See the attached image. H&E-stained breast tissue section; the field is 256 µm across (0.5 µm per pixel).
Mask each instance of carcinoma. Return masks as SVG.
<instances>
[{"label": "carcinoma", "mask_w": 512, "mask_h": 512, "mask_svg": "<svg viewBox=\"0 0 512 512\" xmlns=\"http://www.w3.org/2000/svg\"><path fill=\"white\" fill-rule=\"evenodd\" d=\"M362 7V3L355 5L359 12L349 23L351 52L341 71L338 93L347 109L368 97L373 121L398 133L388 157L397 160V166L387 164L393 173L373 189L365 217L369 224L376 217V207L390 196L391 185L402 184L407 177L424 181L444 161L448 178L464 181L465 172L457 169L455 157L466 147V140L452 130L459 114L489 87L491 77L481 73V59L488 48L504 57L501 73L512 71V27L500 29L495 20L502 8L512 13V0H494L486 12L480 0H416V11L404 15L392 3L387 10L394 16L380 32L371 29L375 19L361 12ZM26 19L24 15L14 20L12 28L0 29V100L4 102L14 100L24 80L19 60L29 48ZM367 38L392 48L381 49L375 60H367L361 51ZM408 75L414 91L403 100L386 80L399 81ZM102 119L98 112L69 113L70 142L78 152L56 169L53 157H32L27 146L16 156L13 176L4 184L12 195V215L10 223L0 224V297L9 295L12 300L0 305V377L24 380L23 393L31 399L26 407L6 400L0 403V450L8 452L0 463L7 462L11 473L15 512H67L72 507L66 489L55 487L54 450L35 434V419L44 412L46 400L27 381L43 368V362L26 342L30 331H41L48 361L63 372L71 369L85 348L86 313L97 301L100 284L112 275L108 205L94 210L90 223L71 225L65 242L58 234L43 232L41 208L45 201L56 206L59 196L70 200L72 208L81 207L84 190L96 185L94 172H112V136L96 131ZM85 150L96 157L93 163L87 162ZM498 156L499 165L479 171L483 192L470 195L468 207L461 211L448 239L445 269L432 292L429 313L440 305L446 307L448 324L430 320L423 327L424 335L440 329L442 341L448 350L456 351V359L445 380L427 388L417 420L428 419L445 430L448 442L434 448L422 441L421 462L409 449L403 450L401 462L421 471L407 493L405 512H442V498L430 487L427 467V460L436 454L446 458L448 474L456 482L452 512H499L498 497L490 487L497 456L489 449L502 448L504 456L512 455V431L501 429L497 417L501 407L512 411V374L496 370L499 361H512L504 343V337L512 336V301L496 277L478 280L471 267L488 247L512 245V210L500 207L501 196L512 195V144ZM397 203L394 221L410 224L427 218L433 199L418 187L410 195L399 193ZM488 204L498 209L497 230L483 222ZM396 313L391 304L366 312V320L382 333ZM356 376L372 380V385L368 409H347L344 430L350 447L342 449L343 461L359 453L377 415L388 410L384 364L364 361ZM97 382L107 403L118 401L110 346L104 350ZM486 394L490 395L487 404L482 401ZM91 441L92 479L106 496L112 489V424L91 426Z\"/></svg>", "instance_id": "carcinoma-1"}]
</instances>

▶ [REQUIREMENTS] Repeat the data verbatim.

▶ [TASK SOLUTION]
See the attached image. H&E-stained breast tissue section; the field is 256 µm across (0.5 µm per pixel).
Mask each instance of carcinoma. Return masks as SVG.
<instances>
[{"label": "carcinoma", "mask_w": 512, "mask_h": 512, "mask_svg": "<svg viewBox=\"0 0 512 512\" xmlns=\"http://www.w3.org/2000/svg\"><path fill=\"white\" fill-rule=\"evenodd\" d=\"M362 7V3L355 5L359 12L349 23L351 52L341 71L338 93L347 109L368 97L373 121L398 133L388 157L397 160V166L387 164L393 173L373 189L365 217L369 224L376 217V207L390 196L391 185L402 184L407 177L424 181L444 161L448 178L464 181L465 172L457 169L455 157L466 147V140L452 130L459 114L489 87L491 77L481 73V59L488 48L504 57L501 73L512 71V27L500 29L495 20L502 8L512 13V0H494L486 12L480 0H416V11L404 15L392 3L387 10L394 16L380 32L371 29L375 19L361 12ZM26 19L24 15L14 20L12 28L0 29V100L4 102L14 100L24 80L19 60L29 48ZM367 38L392 48L381 49L375 60H367L361 51ZM408 75L414 91L403 100L386 80L399 81ZM102 119L98 112L69 113L70 142L78 152L56 169L53 157H32L27 146L16 156L13 176L4 184L12 195V215L10 223L0 224V297L9 295L12 300L0 305V377L24 380L23 393L31 399L26 407L6 400L0 403V450L8 452L0 463L7 462L11 473L15 512H67L72 507L66 489L55 487L54 450L35 434V419L44 412L46 400L27 381L43 368V362L26 342L30 331H41L48 361L63 372L71 369L85 348L86 313L97 301L100 284L112 275L108 205L94 210L90 223L71 225L65 242L58 234L43 232L41 208L45 201L56 206L59 196L70 200L72 208L81 207L84 190L96 185L94 172H112V136L96 131ZM85 150L96 157L93 163L87 162ZM498 156L499 165L479 171L483 192L470 195L468 207L461 211L448 239L445 269L432 292L429 313L440 305L446 307L448 324L430 320L423 327L424 335L440 329L442 341L448 350L456 351V359L445 380L427 388L417 420L428 419L445 430L448 442L434 448L422 441L421 462L409 449L403 450L401 462L421 471L407 493L405 512H442V498L430 487L427 467V460L436 454L446 458L448 474L456 482L452 512H499L498 497L490 487L497 456L489 449L502 448L504 456L512 455V431L501 429L497 417L501 407L512 411V374L496 370L499 361H512L504 343V337L512 336V301L496 277L478 280L471 267L488 247L512 245V210L500 207L501 196L512 195V144ZM397 203L394 221L410 224L427 218L433 199L418 187L410 195L399 193ZM488 204L498 209L497 230L483 222ZM396 313L391 304L366 312V320L382 333ZM356 376L372 380V385L368 409H347L344 430L350 447L342 449L343 461L359 453L377 415L388 410L384 364L364 361ZM97 382L107 403L118 401L110 346L104 350ZM486 394L490 395L487 404L482 401ZM91 441L92 479L106 496L112 489V424L91 426Z\"/></svg>", "instance_id": "carcinoma-1"}]
</instances>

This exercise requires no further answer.